*** Opening of DATASET EXTRACT ***

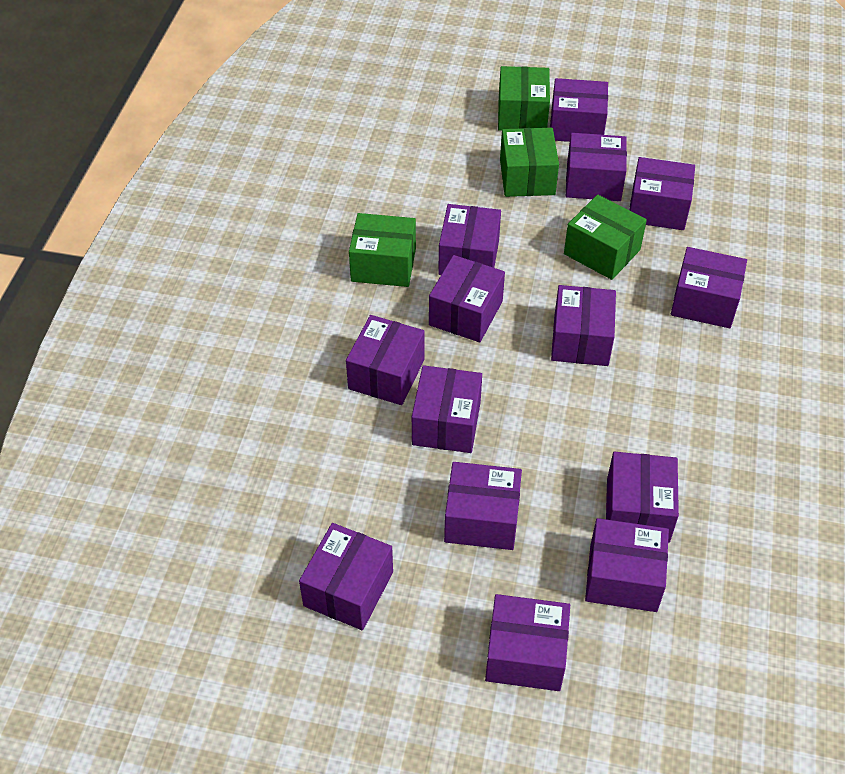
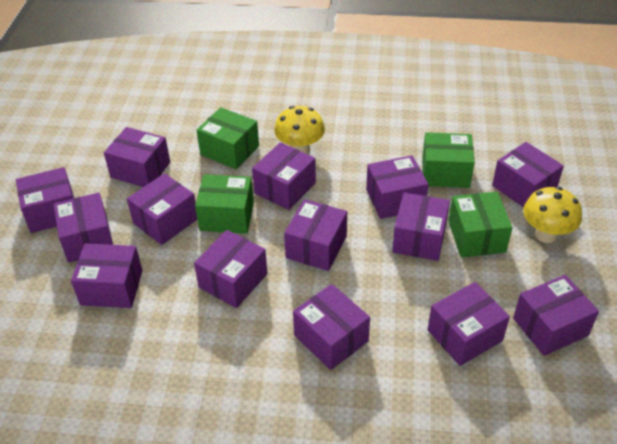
yellow mushroom: 0 -> 2

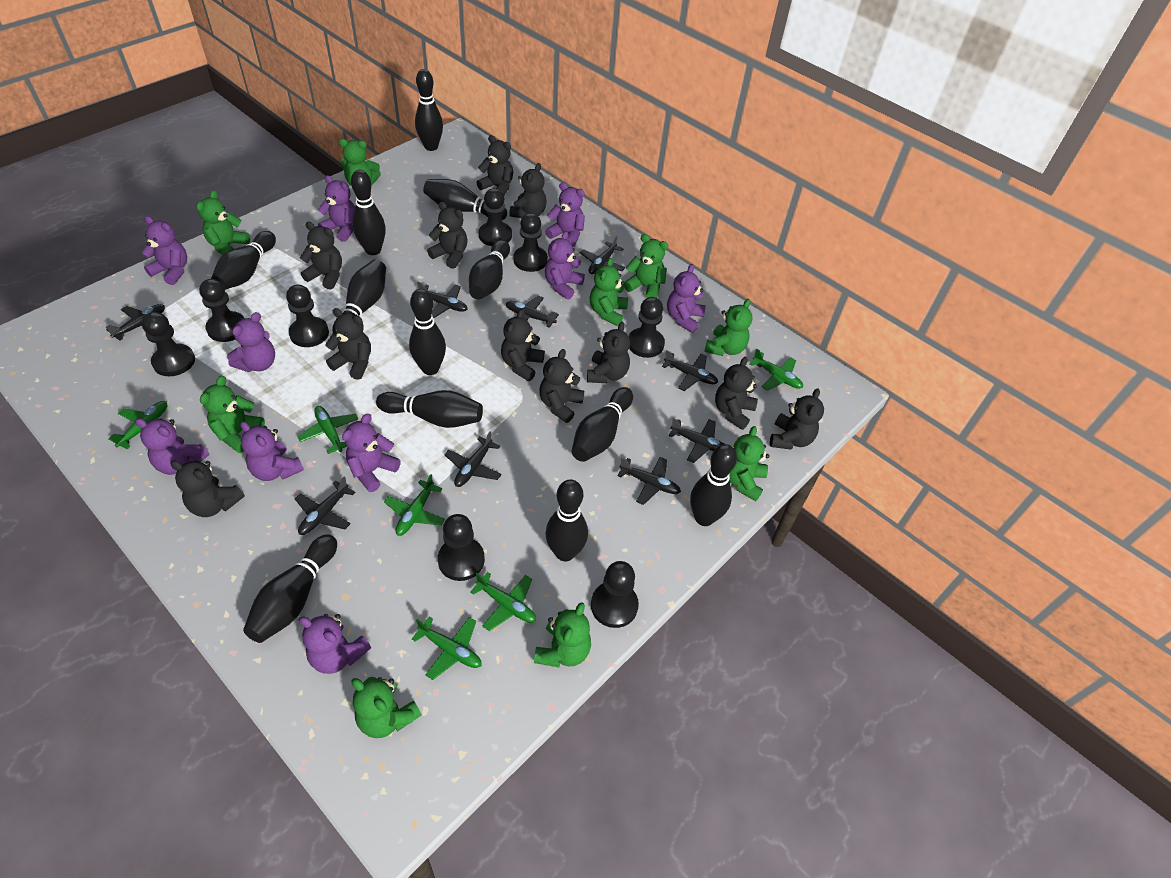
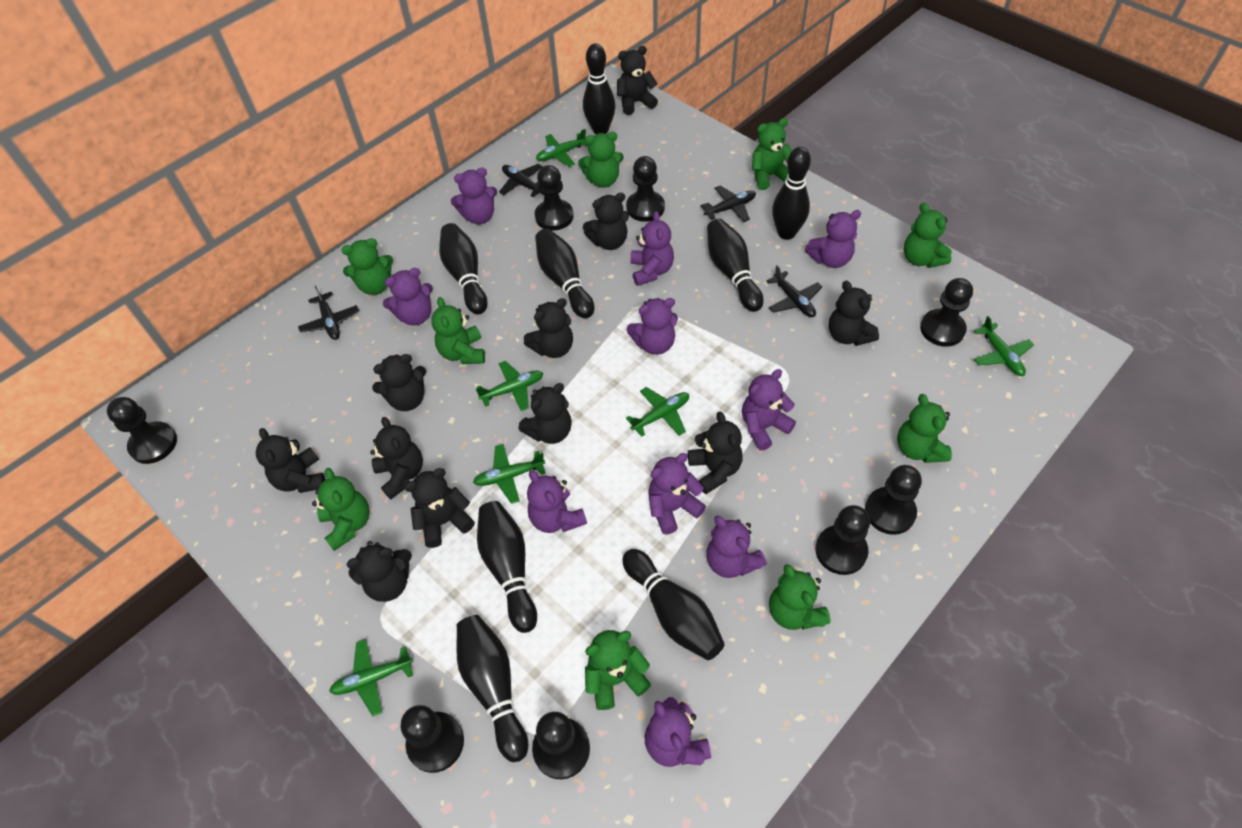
black bowling pin: 12 -> 8
black plane: 9 -> 4

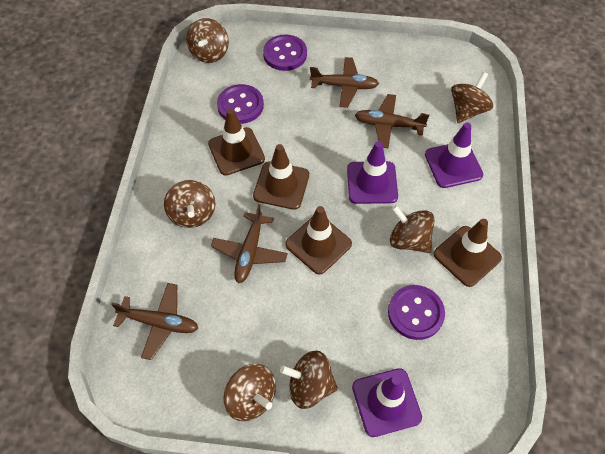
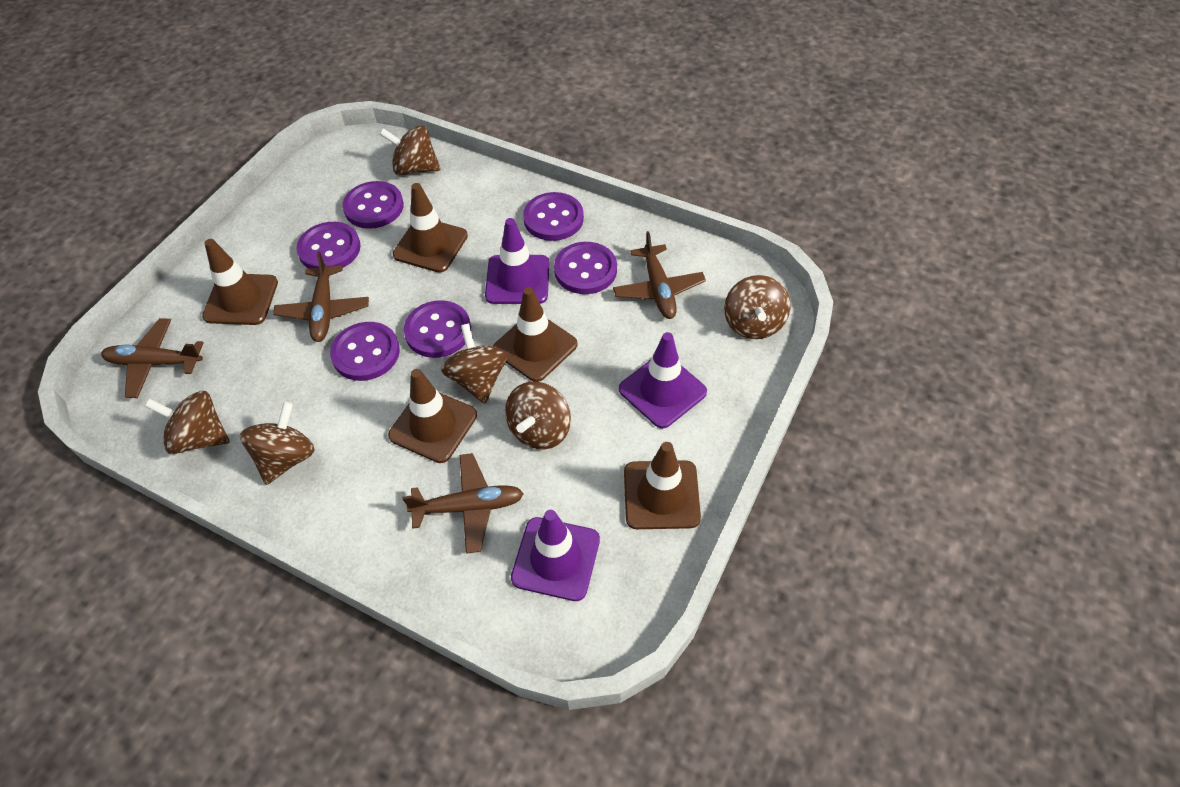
brown traffic cone: 4 -> 5
purple button: 3 -> 6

*** Close of DATASET EXTRACT ***

◆ GOAL OF THE EXERCISE
Check each line above for "black" and state how many match, answering with only the number.

◆ YOUR RESPONSE
2